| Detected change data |
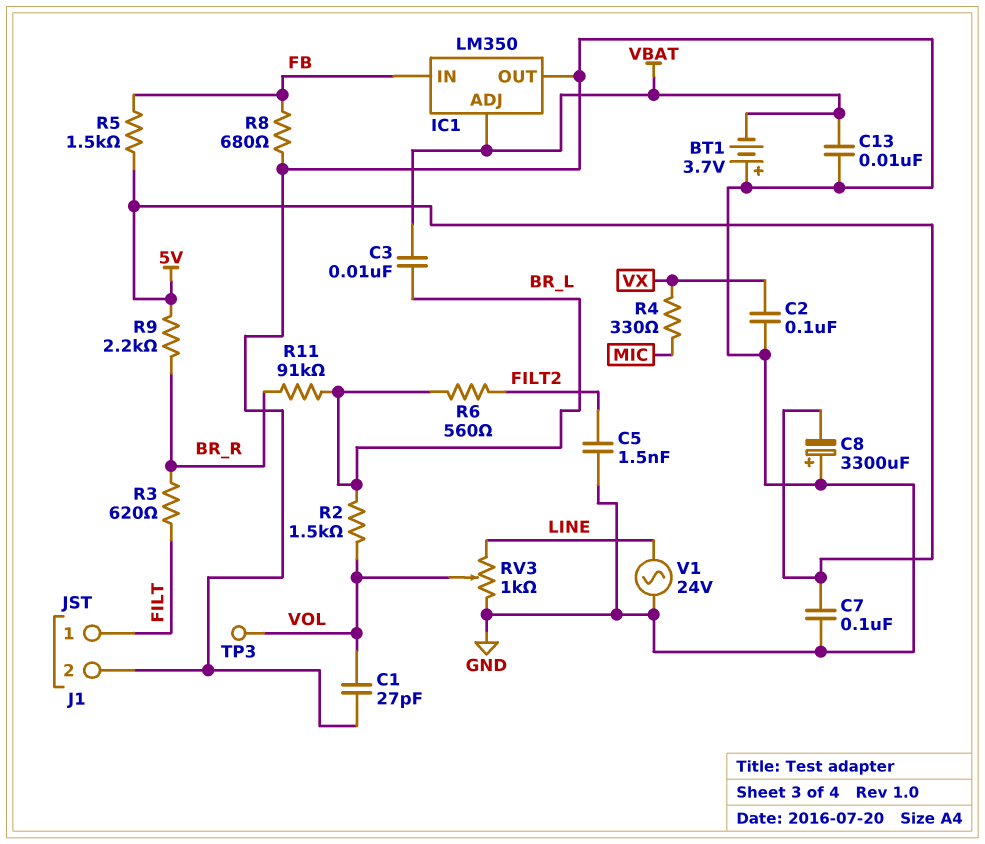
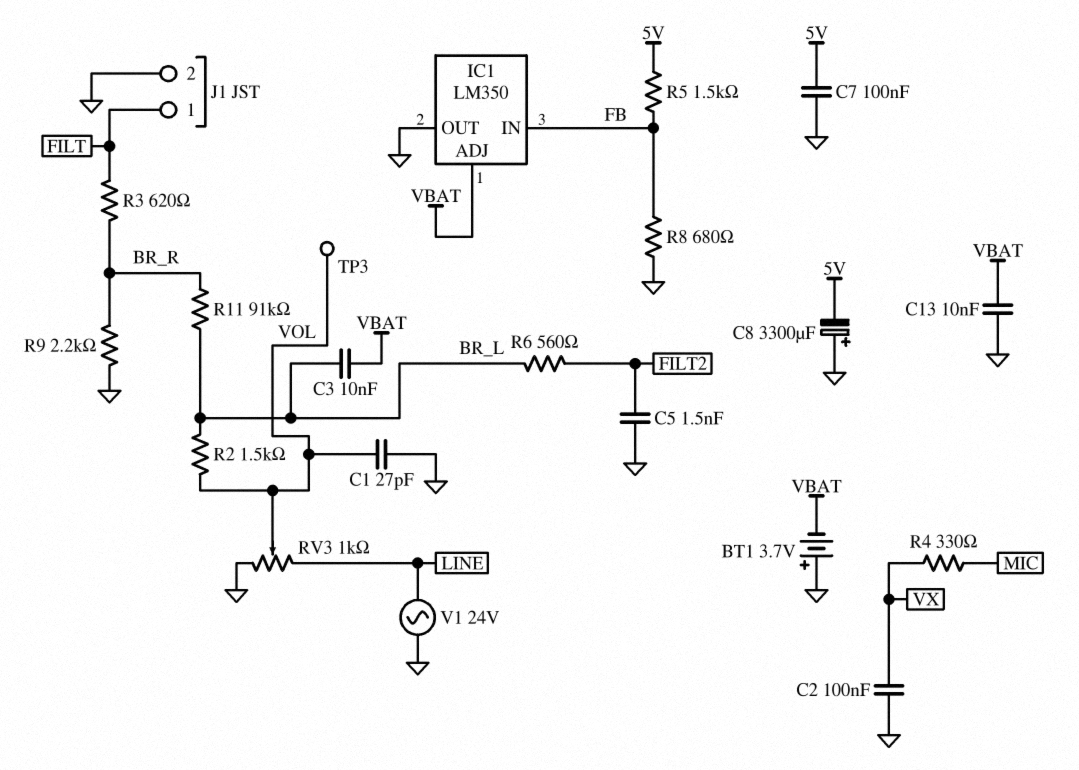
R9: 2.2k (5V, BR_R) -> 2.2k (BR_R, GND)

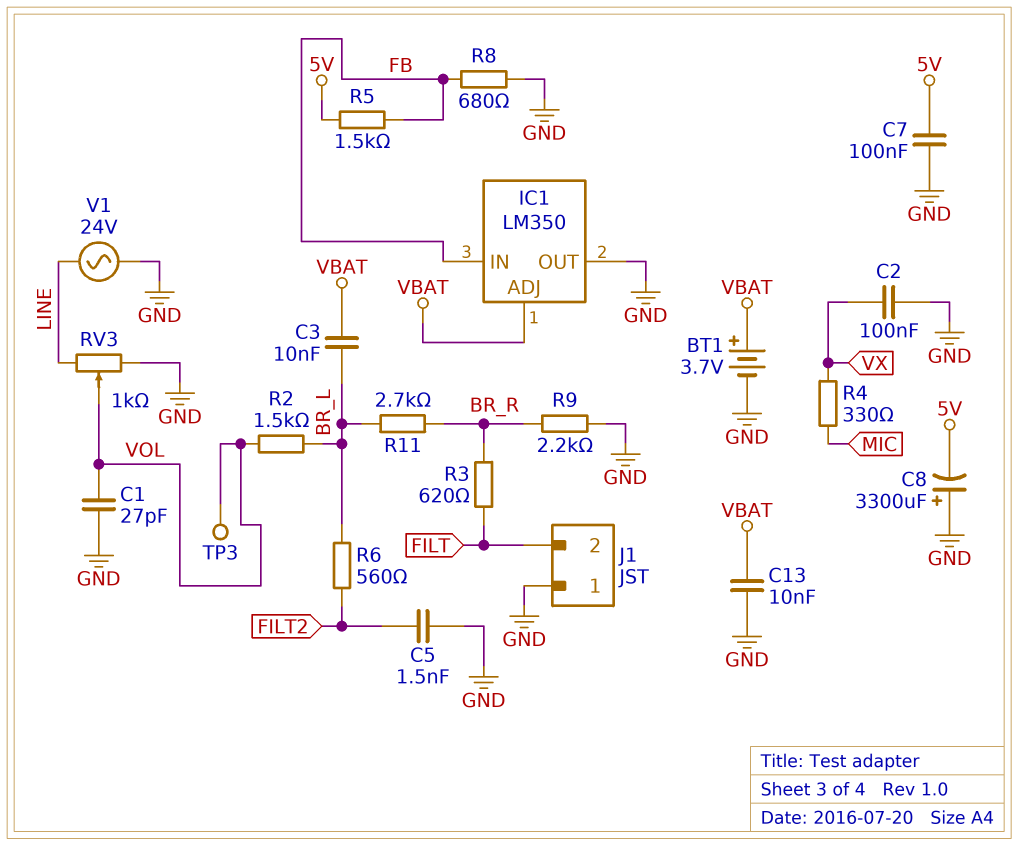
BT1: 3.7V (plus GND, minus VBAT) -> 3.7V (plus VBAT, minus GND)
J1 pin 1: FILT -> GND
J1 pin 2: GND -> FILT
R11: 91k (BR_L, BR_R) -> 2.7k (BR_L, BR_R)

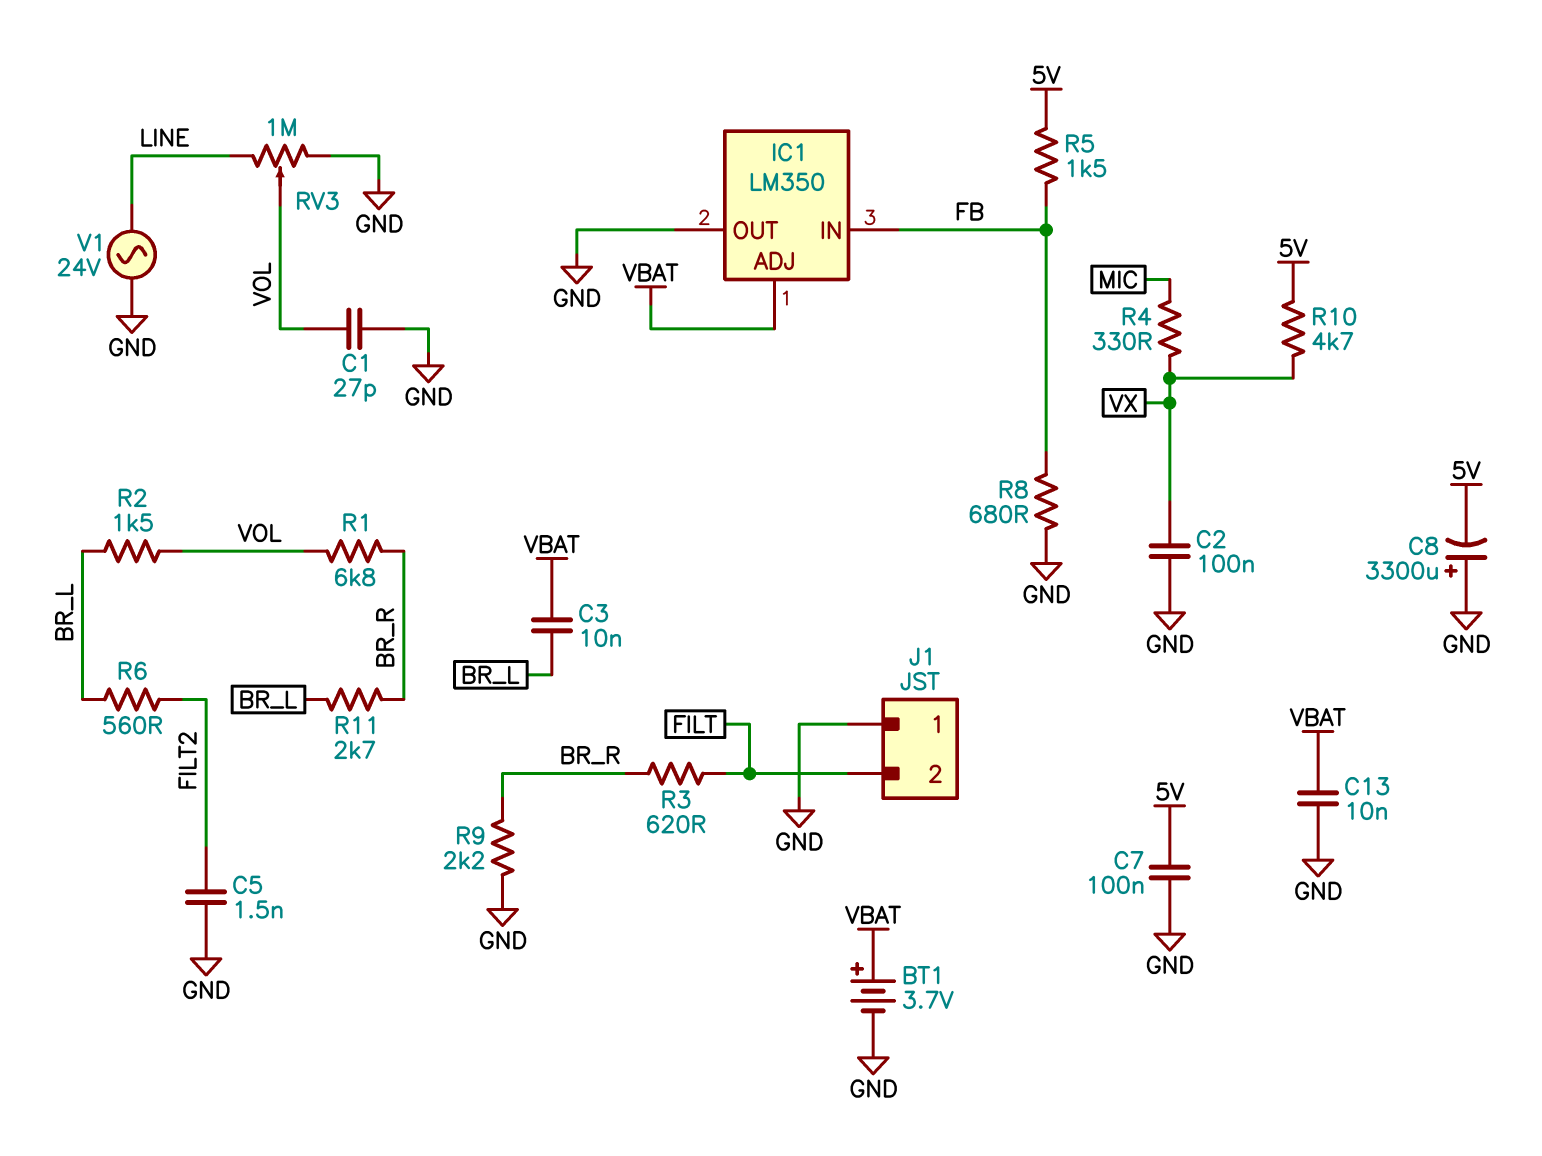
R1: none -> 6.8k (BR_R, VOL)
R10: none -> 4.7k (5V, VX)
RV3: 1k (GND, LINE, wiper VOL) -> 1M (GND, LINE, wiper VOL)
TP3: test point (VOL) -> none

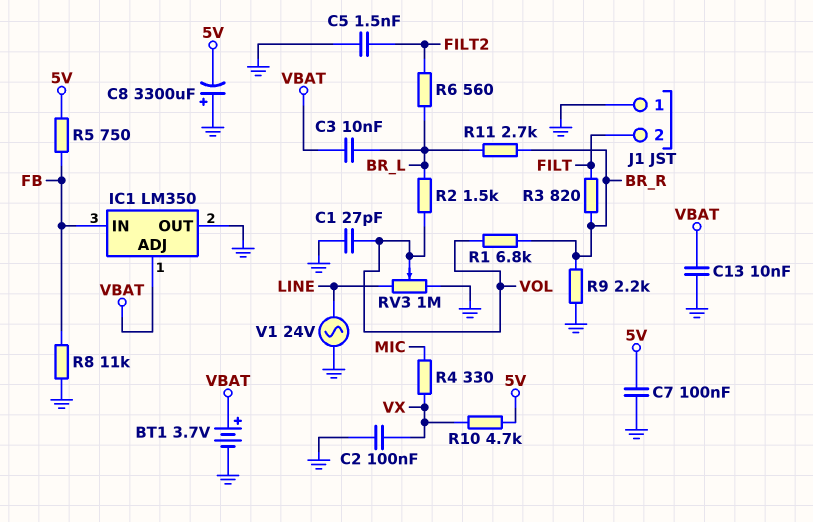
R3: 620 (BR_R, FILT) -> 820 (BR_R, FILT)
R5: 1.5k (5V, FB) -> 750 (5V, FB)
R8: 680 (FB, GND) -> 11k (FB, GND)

| To do |
Retype word for word the span of lines above that begins with the line containing "R11: 91k (BR_L, BR_R) -> 2.7k (BR_L, BR_R)" and ends with the last line of the records; skip all pictures.

| Response |
R11: 91k (BR_L, BR_R) -> 2.7k (BR_L, BR_R)

R1: none -> 6.8k (BR_R, VOL)
R10: none -> 4.7k (5V, VX)
RV3: 1k (GND, LINE, wiper VOL) -> 1M (GND, LINE, wiper VOL)
TP3: test point (VOL) -> none

R3: 620 (BR_R, FILT) -> 820 (BR_R, FILT)
R5: 1.5k (5V, FB) -> 750 (5V, FB)
R8: 680 (FB, GND) -> 11k (FB, GND)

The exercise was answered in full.